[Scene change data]
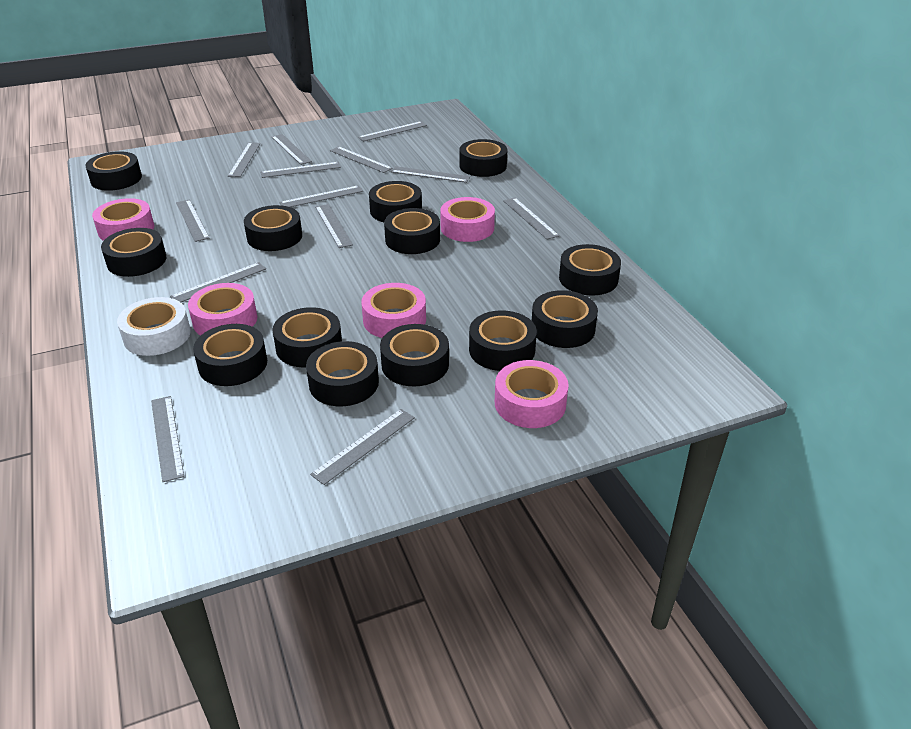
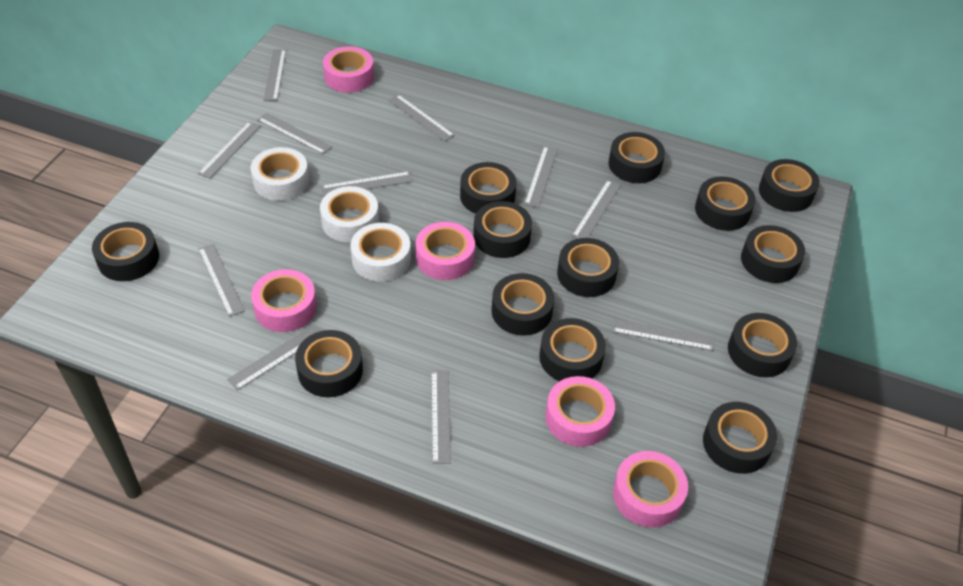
grey ruler: 13 -> 11
white tape: 1 -> 3

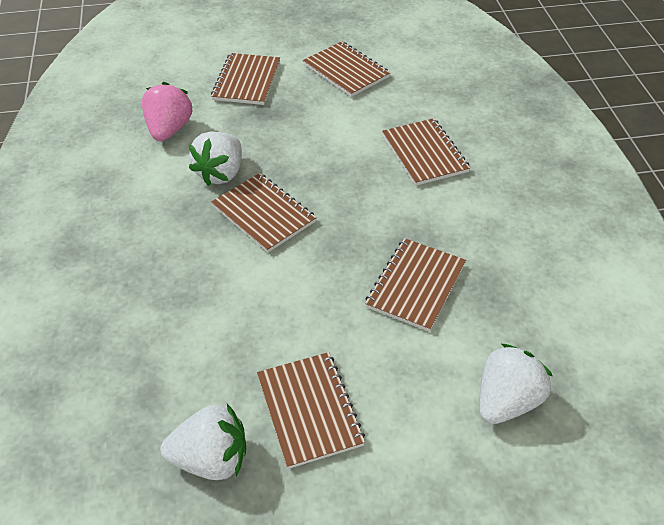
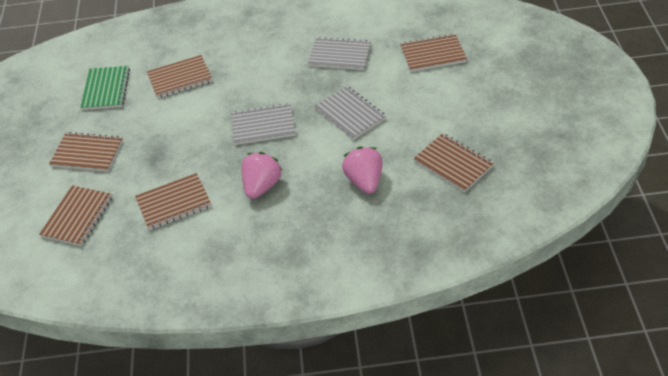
green notebook: 0 -> 1
grey notebook: 0 -> 3
pink strawberry: 1 -> 2
white strawberry: 3 -> 0

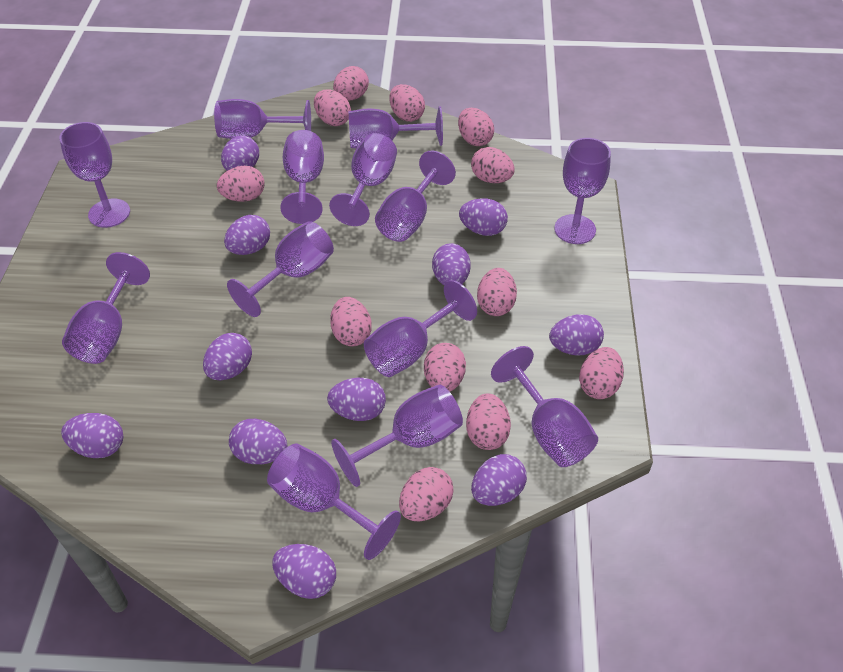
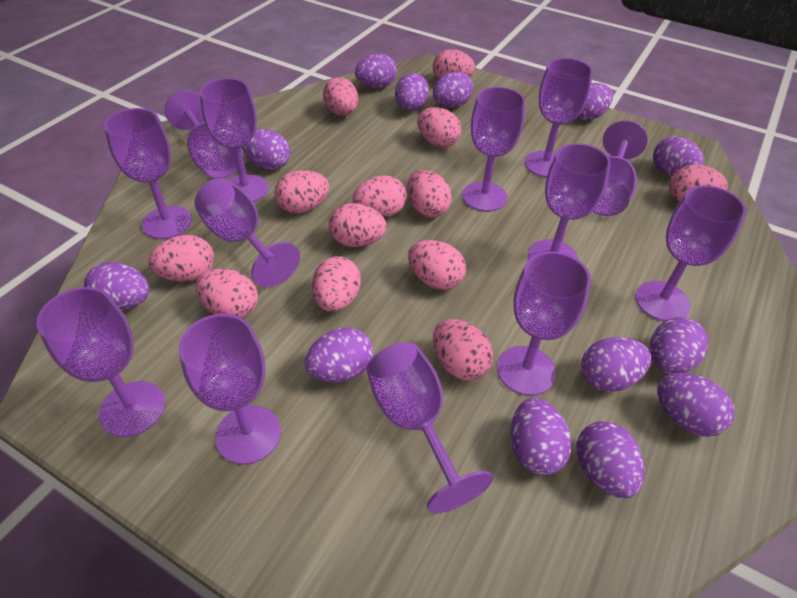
pink egg: 12 -> 13
purple egg: 11 -> 13

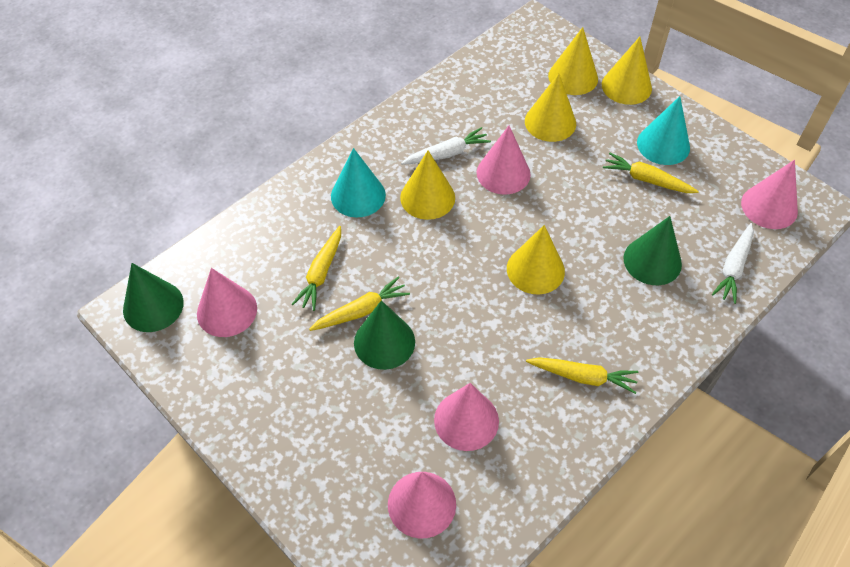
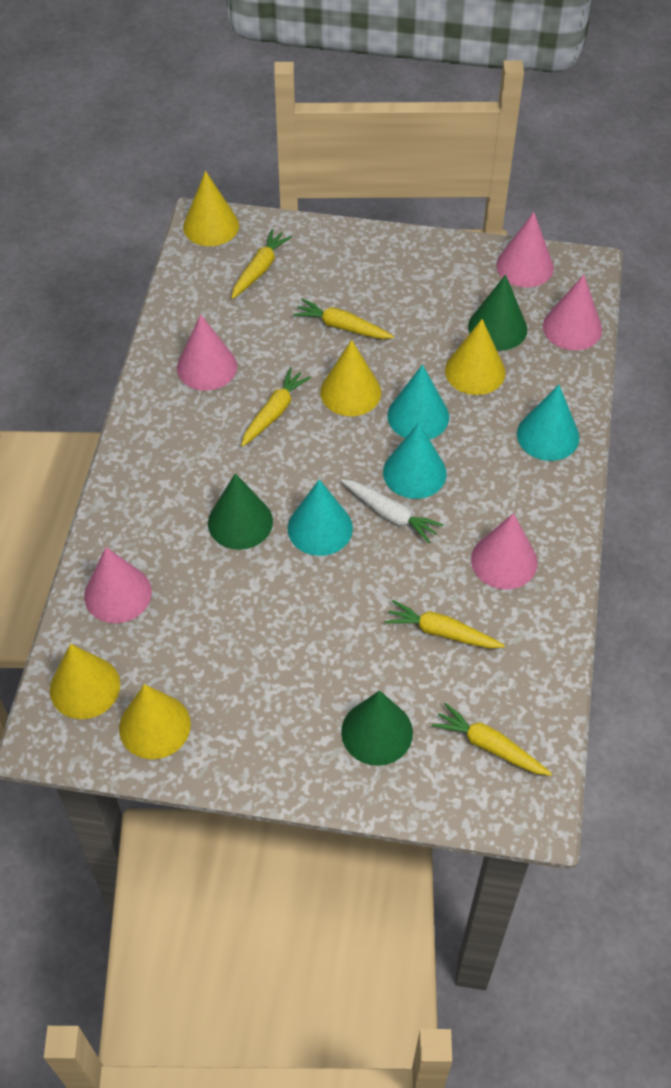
turquoise cone: 2 -> 4
white carrot: 2 -> 1
yellow carrot: 4 -> 5

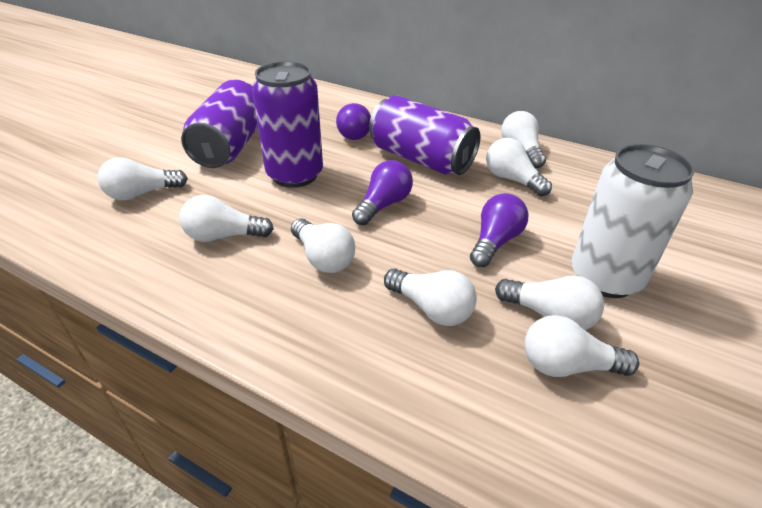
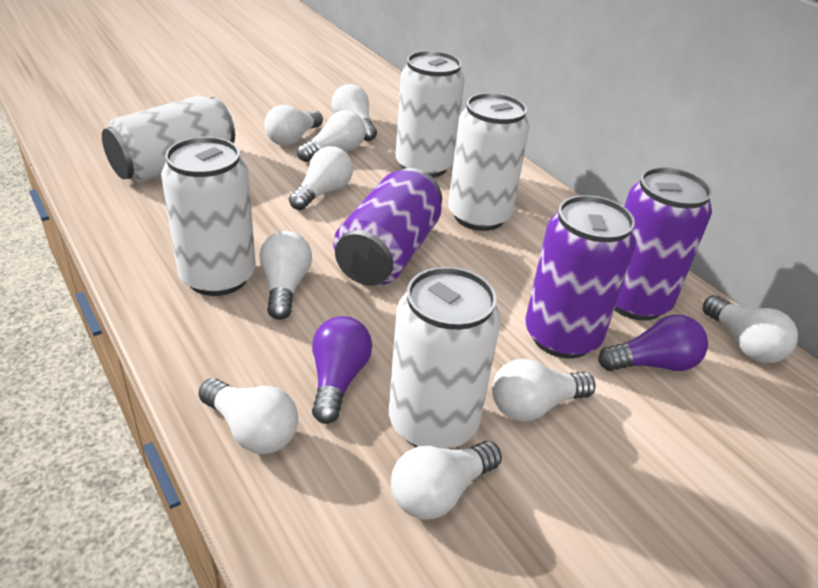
purple light bulb: 3 -> 2
white can: 1 -> 5
white light bulb: 8 -> 9

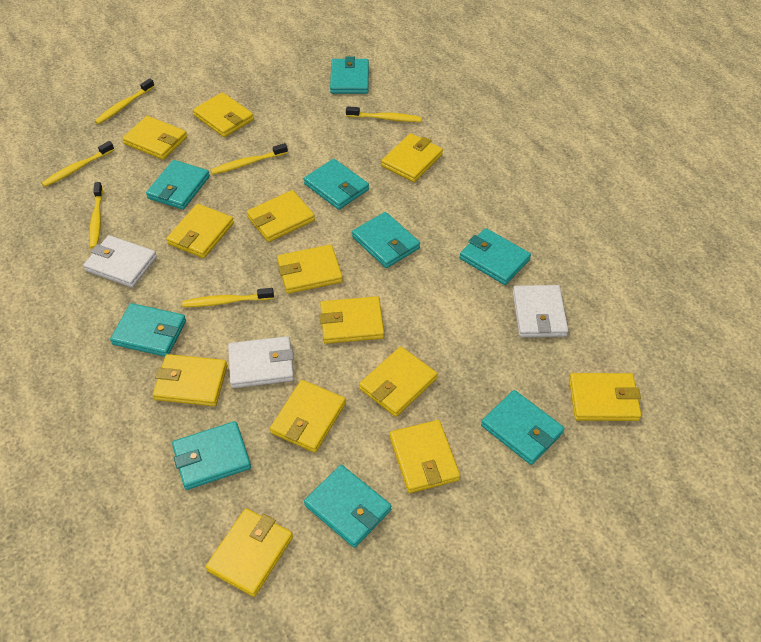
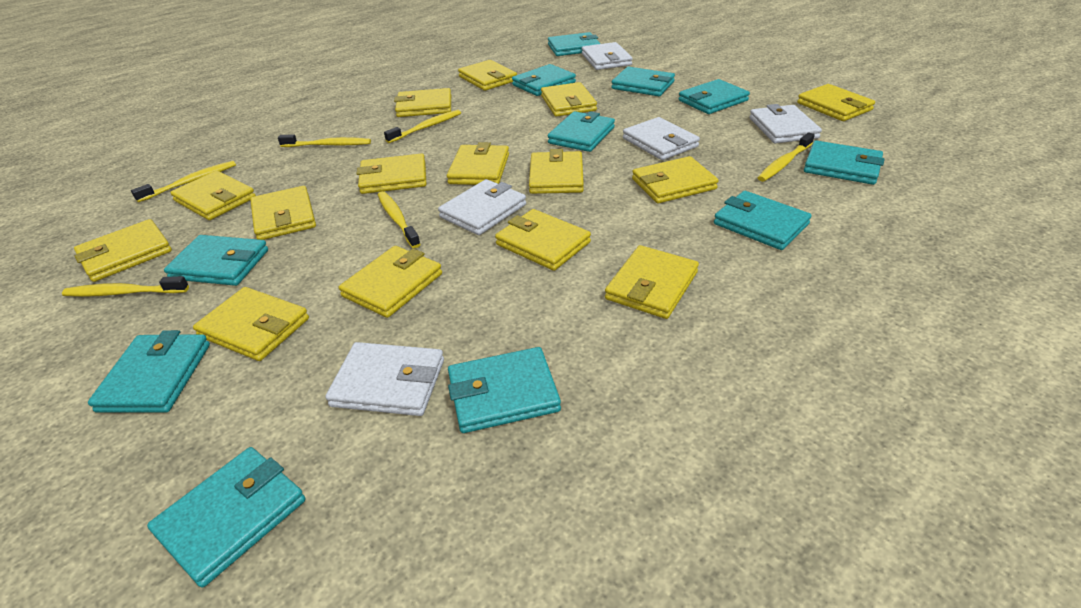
turquoise wallet: 9 -> 11
white wallet: 3 -> 5
yellow wallet: 13 -> 15

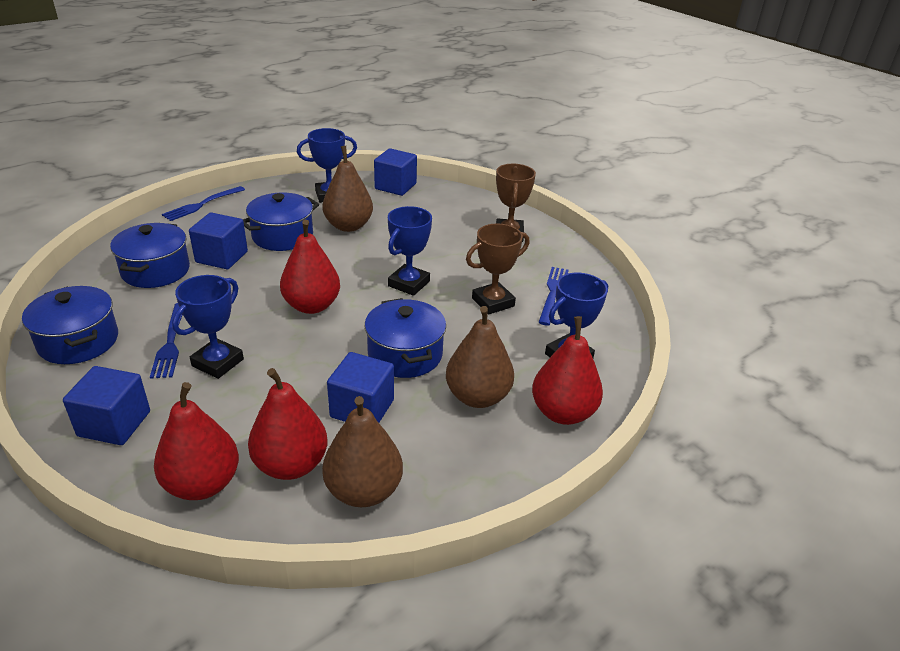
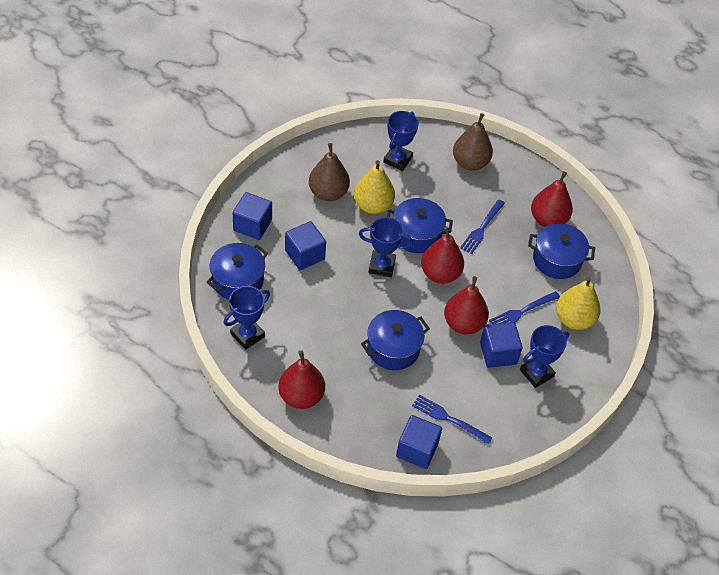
brown pear: 3 -> 2
brown trophy: 2 -> 0
yellow pear: 0 -> 2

== PROBLEM DETAILS ==
From the records given above, copy all lines containing "purple".

== OUTPUT OF THE TASK ==
purple egg: 11 -> 13
purple light bulb: 3 -> 2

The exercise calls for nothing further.